**TRY IT:** Please copy the listing lines word for word, starting at the line that contains "This screenshot has width=960, height=540." and stopping after the line that contains "Find the location of a".

Start of MATERIAL FOR THIS TASK

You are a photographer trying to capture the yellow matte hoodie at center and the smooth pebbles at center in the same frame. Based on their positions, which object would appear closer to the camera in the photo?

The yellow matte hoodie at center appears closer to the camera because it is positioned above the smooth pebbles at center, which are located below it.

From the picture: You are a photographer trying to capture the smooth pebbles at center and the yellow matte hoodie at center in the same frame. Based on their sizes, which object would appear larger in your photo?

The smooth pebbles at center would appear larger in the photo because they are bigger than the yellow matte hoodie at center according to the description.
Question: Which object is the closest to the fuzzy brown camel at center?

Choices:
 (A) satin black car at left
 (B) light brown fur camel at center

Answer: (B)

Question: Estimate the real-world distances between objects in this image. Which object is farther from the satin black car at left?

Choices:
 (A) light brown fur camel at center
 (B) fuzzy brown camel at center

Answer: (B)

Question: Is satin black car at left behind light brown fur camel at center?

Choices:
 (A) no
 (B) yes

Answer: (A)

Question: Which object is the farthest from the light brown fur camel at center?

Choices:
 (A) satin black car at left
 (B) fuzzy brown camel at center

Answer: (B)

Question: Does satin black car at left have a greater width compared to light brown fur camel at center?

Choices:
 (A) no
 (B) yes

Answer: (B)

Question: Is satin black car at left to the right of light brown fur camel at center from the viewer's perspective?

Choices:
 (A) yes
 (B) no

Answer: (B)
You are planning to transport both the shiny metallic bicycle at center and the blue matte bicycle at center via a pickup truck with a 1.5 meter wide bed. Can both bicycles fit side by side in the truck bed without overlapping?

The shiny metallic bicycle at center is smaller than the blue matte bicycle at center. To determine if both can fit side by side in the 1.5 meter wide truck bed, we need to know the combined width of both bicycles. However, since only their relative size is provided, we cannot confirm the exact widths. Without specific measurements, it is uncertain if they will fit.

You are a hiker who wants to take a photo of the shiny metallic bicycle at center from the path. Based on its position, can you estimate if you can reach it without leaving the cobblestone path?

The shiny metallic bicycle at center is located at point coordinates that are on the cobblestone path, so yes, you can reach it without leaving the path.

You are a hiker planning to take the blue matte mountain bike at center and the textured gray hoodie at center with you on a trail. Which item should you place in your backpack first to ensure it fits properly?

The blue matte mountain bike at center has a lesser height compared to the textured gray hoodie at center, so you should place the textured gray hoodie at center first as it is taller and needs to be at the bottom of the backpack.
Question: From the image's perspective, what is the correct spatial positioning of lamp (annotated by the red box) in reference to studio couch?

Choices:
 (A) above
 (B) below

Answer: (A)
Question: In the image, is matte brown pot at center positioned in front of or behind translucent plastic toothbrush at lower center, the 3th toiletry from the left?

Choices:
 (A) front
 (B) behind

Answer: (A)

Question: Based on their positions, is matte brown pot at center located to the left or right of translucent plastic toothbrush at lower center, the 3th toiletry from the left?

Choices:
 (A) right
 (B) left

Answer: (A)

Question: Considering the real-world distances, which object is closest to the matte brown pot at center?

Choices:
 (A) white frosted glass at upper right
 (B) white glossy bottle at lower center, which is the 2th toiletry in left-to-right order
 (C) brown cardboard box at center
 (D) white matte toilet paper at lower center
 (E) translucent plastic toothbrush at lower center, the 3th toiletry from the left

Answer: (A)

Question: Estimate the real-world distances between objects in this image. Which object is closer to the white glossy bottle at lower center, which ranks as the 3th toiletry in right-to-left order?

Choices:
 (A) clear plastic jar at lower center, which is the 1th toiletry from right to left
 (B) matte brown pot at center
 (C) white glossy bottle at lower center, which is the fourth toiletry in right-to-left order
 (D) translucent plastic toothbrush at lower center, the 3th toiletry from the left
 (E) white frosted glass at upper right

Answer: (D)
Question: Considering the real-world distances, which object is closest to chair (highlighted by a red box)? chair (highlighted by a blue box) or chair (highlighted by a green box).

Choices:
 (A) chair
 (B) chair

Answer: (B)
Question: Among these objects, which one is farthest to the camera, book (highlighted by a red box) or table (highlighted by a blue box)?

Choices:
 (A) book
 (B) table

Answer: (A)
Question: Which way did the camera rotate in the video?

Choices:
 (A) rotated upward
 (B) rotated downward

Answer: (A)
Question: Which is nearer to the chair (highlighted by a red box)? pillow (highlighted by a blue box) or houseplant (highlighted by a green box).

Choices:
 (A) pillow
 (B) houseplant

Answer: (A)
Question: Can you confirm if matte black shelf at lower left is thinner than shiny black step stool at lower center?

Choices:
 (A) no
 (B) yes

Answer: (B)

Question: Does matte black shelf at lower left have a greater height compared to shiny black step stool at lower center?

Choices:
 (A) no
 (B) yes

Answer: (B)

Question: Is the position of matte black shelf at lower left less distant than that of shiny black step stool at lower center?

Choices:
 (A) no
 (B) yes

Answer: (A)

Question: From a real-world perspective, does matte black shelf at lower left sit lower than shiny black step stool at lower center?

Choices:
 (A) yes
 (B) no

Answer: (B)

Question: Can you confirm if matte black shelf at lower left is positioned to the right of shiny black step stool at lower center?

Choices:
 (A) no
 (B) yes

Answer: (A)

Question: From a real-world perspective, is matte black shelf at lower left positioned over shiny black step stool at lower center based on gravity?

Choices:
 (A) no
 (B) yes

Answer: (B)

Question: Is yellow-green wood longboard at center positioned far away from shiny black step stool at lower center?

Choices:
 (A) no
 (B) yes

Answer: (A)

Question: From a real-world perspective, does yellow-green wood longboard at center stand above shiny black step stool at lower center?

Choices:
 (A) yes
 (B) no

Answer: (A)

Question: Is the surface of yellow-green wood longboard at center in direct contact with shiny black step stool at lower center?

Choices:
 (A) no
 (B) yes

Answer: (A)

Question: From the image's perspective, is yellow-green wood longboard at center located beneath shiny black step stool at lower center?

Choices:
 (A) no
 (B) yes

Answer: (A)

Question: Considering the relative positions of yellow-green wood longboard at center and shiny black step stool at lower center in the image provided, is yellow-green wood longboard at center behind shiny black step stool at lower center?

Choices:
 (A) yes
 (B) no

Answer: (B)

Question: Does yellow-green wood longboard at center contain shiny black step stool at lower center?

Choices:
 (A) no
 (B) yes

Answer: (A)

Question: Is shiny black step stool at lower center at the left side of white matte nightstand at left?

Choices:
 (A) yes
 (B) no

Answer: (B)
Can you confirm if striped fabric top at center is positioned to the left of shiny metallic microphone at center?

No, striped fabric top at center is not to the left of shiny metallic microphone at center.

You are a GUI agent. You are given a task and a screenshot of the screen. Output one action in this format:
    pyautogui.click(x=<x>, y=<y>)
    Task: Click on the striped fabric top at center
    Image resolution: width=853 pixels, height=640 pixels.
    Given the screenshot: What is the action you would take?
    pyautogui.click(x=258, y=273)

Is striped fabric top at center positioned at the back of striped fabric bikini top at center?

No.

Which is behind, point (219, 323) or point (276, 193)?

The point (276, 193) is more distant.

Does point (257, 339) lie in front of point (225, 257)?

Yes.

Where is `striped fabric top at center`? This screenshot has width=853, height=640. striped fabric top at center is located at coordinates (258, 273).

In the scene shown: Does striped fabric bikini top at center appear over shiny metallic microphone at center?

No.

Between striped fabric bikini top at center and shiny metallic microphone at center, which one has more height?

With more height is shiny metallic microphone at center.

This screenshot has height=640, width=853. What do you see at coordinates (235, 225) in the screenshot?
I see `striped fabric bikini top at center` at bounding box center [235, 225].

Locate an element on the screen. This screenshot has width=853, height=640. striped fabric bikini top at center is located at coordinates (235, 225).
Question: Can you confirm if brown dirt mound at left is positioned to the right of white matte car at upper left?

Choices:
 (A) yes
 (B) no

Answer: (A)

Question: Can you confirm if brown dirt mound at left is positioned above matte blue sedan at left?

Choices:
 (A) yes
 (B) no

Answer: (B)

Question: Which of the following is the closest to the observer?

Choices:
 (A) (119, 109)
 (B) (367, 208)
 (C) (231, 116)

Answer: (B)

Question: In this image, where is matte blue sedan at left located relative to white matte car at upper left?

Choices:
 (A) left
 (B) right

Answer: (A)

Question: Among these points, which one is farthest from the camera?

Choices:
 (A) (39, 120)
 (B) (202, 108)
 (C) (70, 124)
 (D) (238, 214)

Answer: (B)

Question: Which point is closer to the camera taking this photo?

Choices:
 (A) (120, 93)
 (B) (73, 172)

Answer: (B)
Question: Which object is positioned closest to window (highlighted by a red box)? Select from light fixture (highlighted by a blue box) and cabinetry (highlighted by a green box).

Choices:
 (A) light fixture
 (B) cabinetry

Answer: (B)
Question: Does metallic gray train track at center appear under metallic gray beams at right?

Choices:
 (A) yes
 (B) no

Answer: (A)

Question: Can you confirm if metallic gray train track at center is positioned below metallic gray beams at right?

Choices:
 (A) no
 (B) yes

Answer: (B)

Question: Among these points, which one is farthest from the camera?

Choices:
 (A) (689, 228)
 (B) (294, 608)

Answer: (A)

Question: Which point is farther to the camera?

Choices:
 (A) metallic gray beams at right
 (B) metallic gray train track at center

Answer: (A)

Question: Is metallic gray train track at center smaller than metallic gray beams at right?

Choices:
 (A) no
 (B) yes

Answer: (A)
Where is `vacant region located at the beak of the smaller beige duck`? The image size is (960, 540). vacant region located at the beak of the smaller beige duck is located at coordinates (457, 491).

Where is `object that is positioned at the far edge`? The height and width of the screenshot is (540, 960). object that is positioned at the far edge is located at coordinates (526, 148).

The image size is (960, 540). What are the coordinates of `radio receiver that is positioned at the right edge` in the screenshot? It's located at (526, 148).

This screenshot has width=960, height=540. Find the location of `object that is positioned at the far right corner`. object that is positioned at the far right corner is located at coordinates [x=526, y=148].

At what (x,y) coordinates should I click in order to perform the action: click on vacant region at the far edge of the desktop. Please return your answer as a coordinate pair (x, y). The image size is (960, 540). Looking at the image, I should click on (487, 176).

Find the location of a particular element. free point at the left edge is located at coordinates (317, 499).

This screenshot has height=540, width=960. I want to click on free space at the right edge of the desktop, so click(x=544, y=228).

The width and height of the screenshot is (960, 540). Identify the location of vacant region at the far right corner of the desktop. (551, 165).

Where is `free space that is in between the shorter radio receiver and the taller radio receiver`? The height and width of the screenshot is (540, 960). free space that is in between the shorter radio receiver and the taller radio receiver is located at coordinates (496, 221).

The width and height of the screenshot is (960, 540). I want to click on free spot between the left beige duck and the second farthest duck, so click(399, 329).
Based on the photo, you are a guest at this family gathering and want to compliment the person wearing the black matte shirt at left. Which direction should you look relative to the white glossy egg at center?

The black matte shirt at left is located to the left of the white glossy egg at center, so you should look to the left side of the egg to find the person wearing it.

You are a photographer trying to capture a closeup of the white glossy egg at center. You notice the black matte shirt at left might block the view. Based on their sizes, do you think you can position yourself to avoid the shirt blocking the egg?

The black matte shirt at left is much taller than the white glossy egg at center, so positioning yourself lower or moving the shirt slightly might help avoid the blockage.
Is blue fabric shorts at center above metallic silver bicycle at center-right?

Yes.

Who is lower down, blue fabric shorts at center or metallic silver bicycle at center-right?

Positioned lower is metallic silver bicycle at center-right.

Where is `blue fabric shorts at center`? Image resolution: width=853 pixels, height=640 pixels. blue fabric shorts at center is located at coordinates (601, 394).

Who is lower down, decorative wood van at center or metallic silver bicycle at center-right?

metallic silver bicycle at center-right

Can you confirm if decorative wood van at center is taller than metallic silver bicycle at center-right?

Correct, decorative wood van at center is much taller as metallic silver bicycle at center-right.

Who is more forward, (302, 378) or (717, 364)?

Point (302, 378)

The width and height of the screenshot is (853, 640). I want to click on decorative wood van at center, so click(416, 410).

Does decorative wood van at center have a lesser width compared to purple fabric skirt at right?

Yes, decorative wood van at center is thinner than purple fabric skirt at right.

End of MATERIAL FOR THIS TASK

**TASK ANSWER:**
This screenshot has width=960, height=540. Find the location of `object that is positioned at the far right corner`. object that is positioned at the far right corner is located at coordinates [x=526, y=148].

At what (x,y) coordinates should I click in order to perform the action: click on vacant region at the far edge of the desktop. Please return your answer as a coordinate pair (x, y). The image size is (960, 540). Looking at the image, I should click on (487, 176).

Find the location of a particular element. free point at the left edge is located at coordinates (317, 499).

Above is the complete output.